_Records for the exercise_:

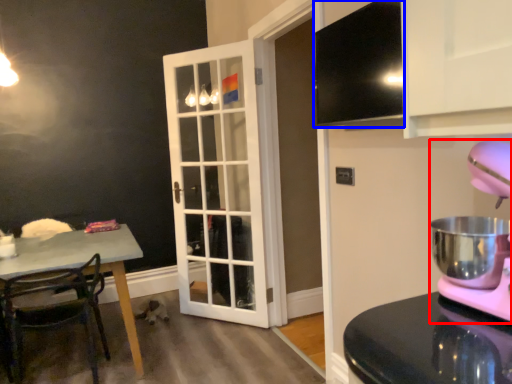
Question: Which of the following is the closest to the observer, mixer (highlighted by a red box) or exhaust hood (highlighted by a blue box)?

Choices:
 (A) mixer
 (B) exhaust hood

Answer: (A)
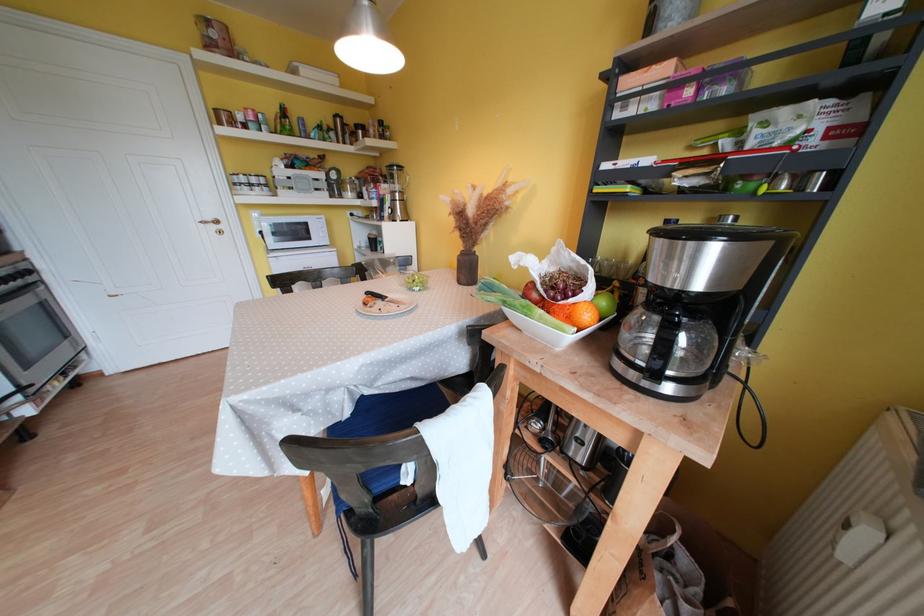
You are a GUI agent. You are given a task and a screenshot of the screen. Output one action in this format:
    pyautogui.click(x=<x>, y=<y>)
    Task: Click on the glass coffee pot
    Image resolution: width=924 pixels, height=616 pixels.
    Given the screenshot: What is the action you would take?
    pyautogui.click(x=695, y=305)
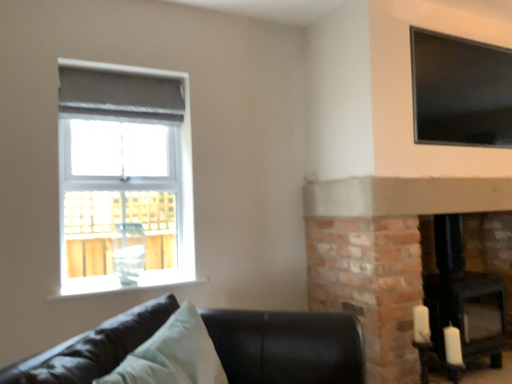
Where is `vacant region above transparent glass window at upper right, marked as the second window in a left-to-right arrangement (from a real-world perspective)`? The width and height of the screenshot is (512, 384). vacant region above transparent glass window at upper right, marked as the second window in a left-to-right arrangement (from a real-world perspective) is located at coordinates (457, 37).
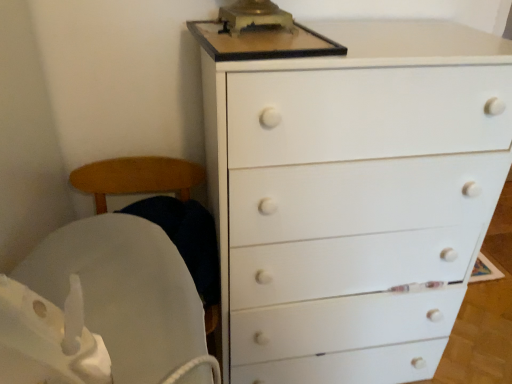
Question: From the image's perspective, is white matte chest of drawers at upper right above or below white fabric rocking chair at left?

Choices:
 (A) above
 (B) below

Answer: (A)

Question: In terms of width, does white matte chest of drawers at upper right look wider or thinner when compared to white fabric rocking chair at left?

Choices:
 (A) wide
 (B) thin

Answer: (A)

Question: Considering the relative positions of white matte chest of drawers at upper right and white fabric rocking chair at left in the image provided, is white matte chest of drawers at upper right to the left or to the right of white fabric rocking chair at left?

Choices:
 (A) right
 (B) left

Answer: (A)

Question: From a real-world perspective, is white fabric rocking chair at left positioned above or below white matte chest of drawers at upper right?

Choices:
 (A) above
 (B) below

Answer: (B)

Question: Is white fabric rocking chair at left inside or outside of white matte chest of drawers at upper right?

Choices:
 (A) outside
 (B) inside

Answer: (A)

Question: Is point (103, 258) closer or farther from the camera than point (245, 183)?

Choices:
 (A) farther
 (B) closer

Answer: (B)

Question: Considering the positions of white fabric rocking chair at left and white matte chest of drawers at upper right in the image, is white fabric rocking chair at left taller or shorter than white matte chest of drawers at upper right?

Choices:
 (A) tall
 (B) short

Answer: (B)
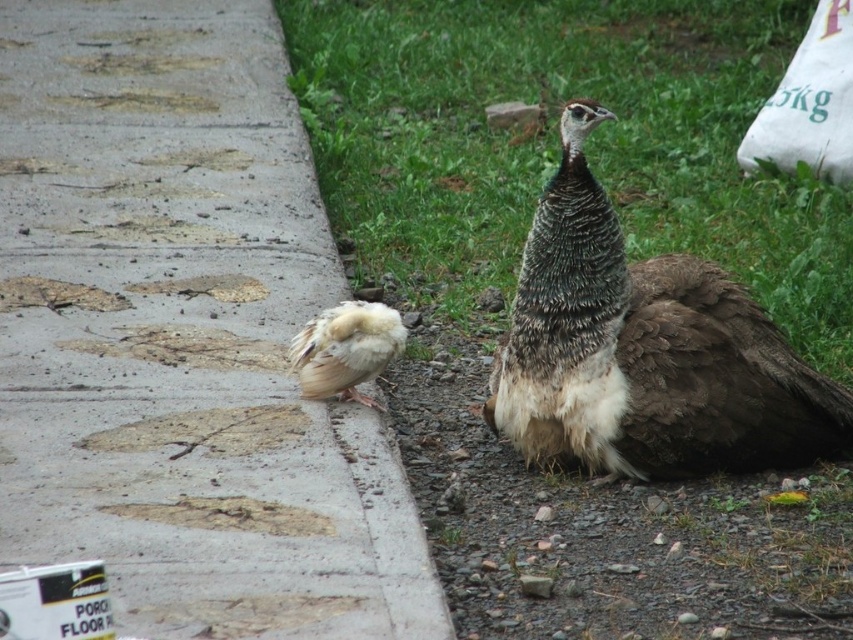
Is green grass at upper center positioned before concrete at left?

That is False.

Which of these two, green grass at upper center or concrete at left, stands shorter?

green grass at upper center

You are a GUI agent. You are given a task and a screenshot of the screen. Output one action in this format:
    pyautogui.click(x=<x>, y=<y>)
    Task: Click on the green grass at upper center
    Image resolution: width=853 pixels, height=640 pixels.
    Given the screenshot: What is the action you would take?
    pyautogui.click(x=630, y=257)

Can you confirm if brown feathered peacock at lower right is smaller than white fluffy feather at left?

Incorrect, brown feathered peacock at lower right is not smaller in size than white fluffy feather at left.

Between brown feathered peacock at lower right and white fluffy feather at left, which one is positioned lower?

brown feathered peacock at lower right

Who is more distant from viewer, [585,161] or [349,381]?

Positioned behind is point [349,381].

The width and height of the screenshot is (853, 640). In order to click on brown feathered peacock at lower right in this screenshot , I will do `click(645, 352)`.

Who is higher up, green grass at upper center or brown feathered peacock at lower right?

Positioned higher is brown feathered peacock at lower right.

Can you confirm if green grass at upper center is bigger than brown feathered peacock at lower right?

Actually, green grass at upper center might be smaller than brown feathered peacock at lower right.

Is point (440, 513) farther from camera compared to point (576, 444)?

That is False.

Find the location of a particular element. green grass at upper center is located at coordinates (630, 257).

...

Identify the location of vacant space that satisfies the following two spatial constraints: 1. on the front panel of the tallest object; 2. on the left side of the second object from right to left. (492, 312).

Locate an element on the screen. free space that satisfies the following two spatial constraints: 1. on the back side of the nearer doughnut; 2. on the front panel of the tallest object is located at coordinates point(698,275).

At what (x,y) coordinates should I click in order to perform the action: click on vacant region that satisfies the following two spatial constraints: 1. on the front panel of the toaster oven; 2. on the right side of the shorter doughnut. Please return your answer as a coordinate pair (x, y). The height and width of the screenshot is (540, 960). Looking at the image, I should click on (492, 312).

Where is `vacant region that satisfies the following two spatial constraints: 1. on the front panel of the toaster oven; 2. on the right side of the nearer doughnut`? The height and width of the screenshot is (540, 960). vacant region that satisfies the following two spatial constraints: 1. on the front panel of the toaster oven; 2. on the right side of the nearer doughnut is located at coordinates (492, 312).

_Task objective_: Pick out each line of the items above that contains the word "vacant" and copy those lines in full.

_Response box_:
Where is `vacant region above transparent glass window at upper right, marked as the second window in a left-to-right arrangement (from a real-world perspective)`? The width and height of the screenshot is (512, 384). vacant region above transparent glass window at upper right, marked as the second window in a left-to-right arrangement (from a real-world perspective) is located at coordinates (457, 37).
Identify the location of vacant space that satisfies the following two spatial constraints: 1. on the front panel of the tallest object; 2. on the left side of the second object from right to left. (492, 312).
At what (x,y) coordinates should I click in order to perform the action: click on vacant region that satisfies the following two spatial constraints: 1. on the front panel of the toaster oven; 2. on the right side of the shorter doughnut. Please return your answer as a coordinate pair (x, y). The height and width of the screenshot is (540, 960). Looking at the image, I should click on (492, 312).
Where is `vacant region that satisfies the following two spatial constraints: 1. on the front panel of the toaster oven; 2. on the right side of the nearer doughnut`? The height and width of the screenshot is (540, 960). vacant region that satisfies the following two spatial constraints: 1. on the front panel of the toaster oven; 2. on the right side of the nearer doughnut is located at coordinates (492, 312).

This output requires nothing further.